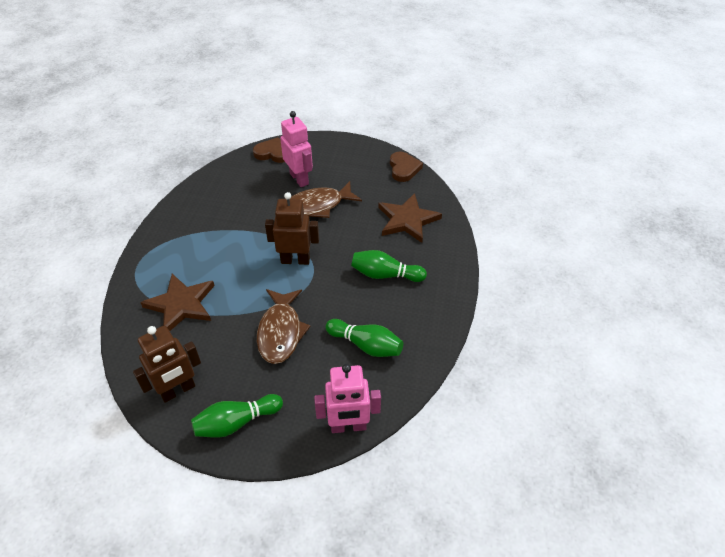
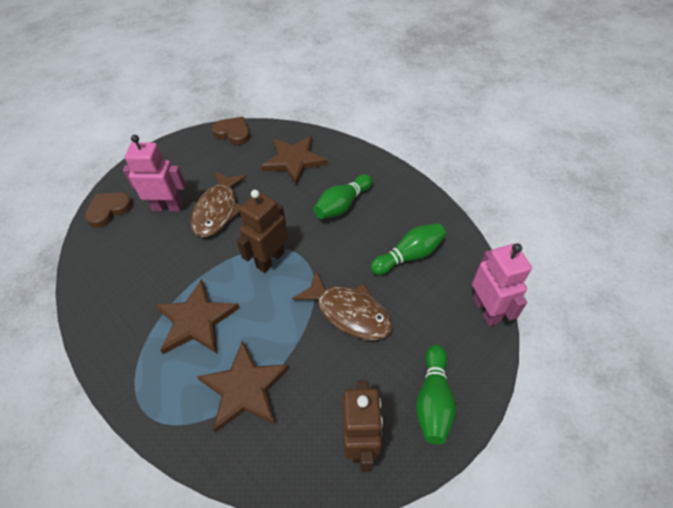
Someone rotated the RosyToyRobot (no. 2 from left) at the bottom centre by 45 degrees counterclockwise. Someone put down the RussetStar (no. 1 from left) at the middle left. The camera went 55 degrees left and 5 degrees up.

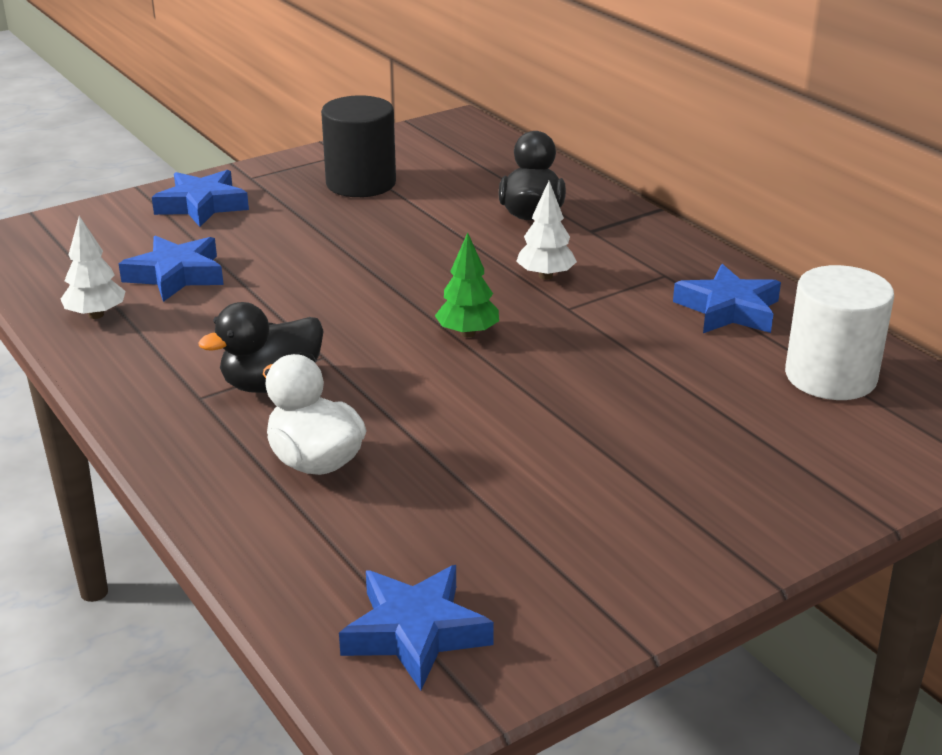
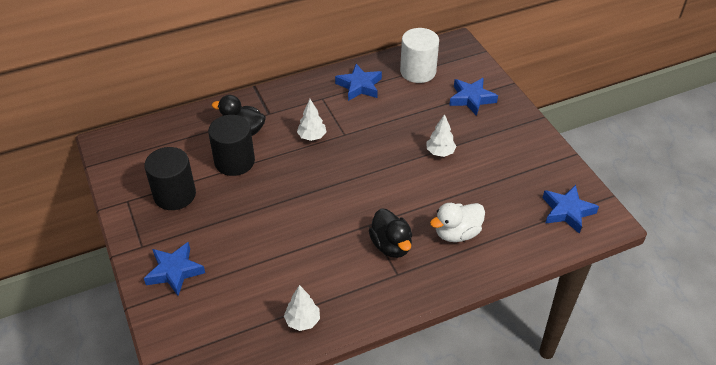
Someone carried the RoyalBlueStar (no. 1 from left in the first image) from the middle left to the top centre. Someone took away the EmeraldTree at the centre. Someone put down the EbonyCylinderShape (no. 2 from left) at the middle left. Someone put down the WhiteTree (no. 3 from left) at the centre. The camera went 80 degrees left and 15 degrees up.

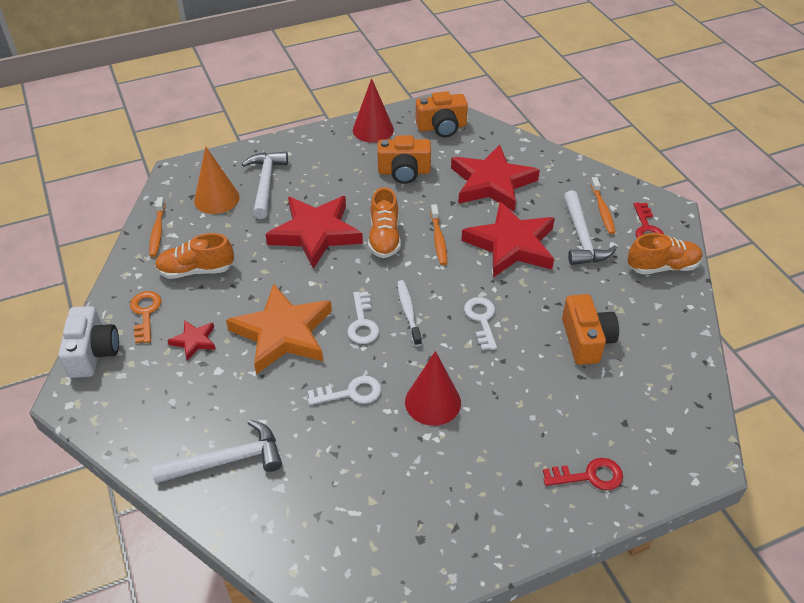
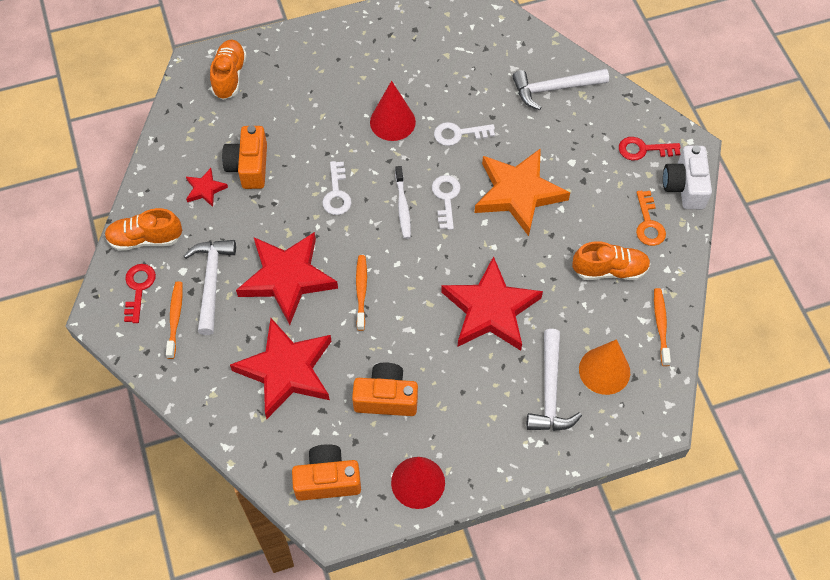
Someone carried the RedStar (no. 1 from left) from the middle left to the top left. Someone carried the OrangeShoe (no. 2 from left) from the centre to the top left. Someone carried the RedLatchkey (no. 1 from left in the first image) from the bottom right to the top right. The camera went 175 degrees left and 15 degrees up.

***

◆ **TRY IT**: Begin with the line that contains "Someone carried the RoyalBlueStar" and copy every line through the end of the listing, exactly as written, both ends included. Pictures are not part of the copy.

◆ **ANSWER TO THIS PROBLEM**:
Someone carried the RoyalBlueStar (no. 1 from left in the first image) from the middle left to the top centre. Someone took away the EmeraldTree at the centre. Someone put down the EbonyCylinderShape (no. 2 from left) at the middle left. Someone put down the WhiteTree (no. 3 from left) at the centre. The camera went 80 degrees left and 15 degrees up.

Someone carried the RedStar (no. 1 from left) from the middle left to the top left. Someone carried the OrangeShoe (no. 2 from left) from the centre to the top left. Someone carried the RedLatchkey (no. 1 from left in the first image) from the bottom right to the top right. The camera went 175 degrees left and 15 degrees up.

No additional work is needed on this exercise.